(MATERIAL SUPPLIED begins)

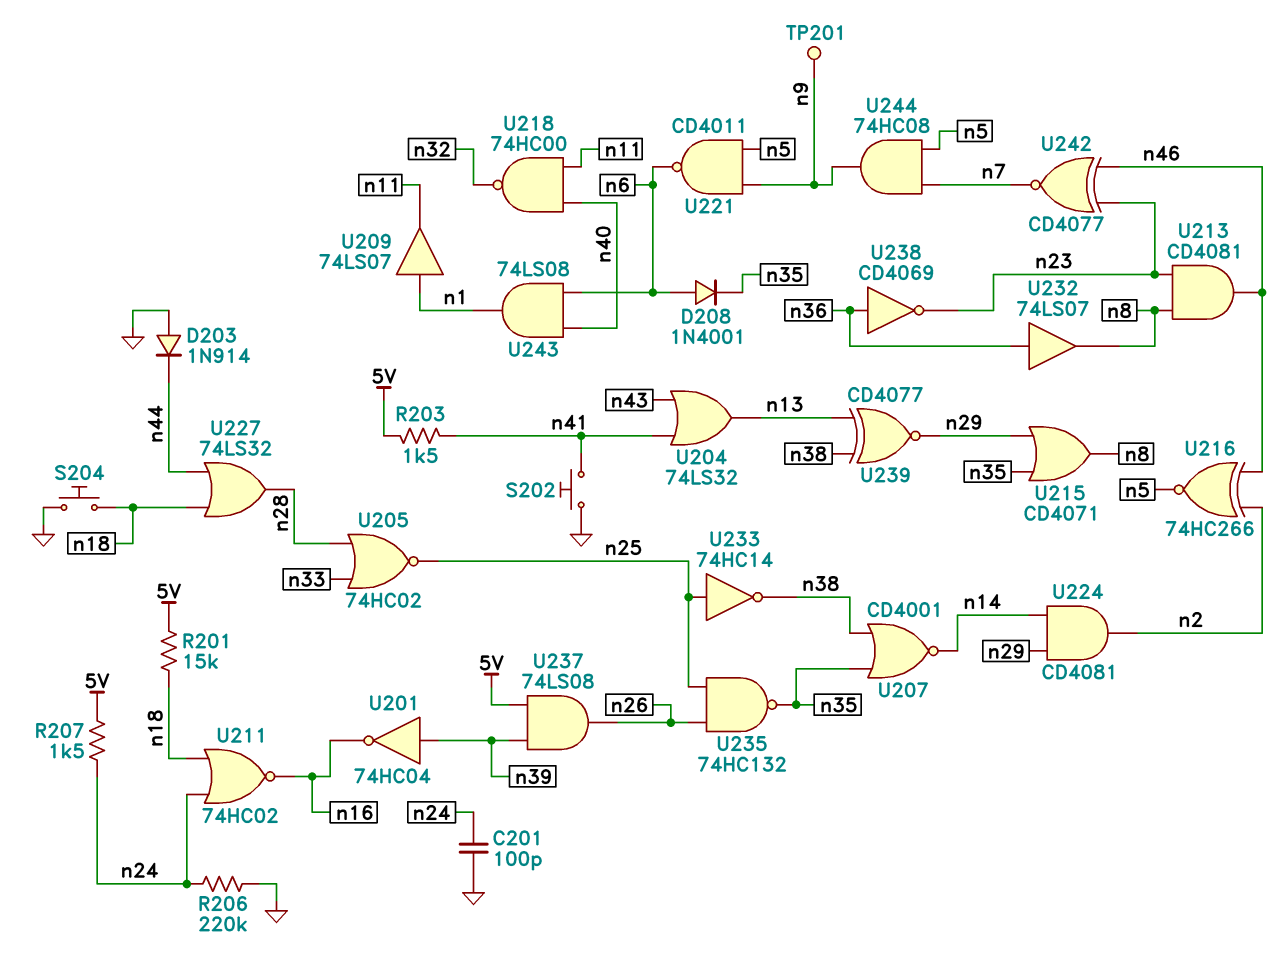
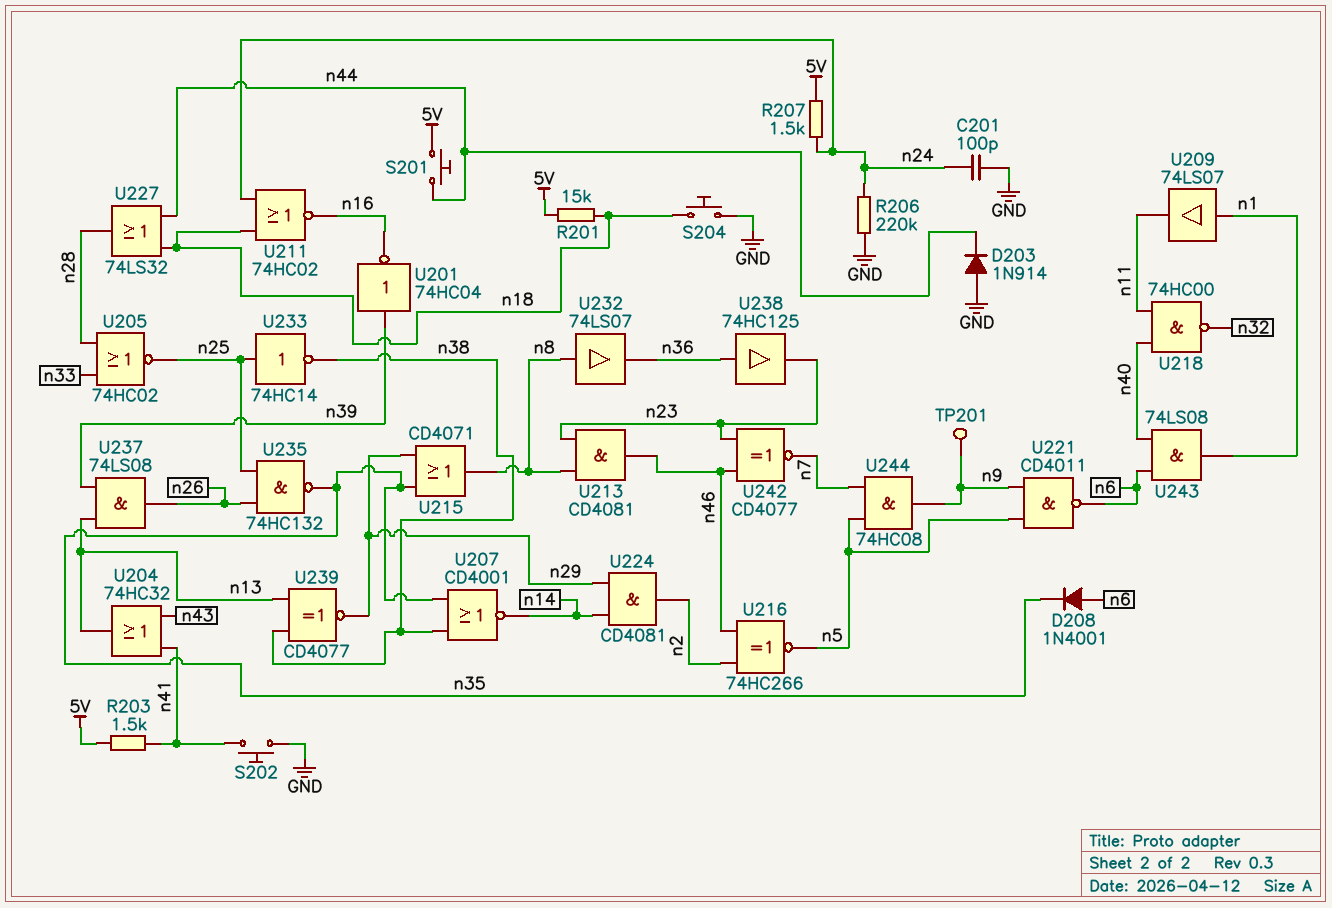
S201: none -> button (5V, n44)
U204: OR 74LS32 (in n41, in n43, out n13) -> OR 74HC32 (in n41, in n43, out n13)
U232: buffer 74LS07 (in n36, out n8) -> buffer 74LS07 (in n8, out n36)
U237: AND 74LS08 (in 5V, in n39, out n26) -> AND 74LS08 (in n13, in n39, out n26)
U238: NOT CD4069 (in n36, out n23) -> buffer 74HC125 (in n36, out n23)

(MATERIAL SUPPLIED ends)

» **ASSIGNMENT**:
Render the data above verbatim and without pictures.

» **THE ANSWER**:
S201: none -> button (5V, n44)
U204: OR 74LS32 (in n41, in n43, out n13) -> OR 74HC32 (in n41, in n43, out n13)
U232: buffer 74LS07 (in n36, out n8) -> buffer 74LS07 (in n8, out n36)
U237: AND 74LS08 (in 5V, in n39, out n26) -> AND 74LS08 (in n13, in n39, out n26)
U238: NOT CD4069 (in n36, out n23) -> buffer 74HC125 (in n36, out n23)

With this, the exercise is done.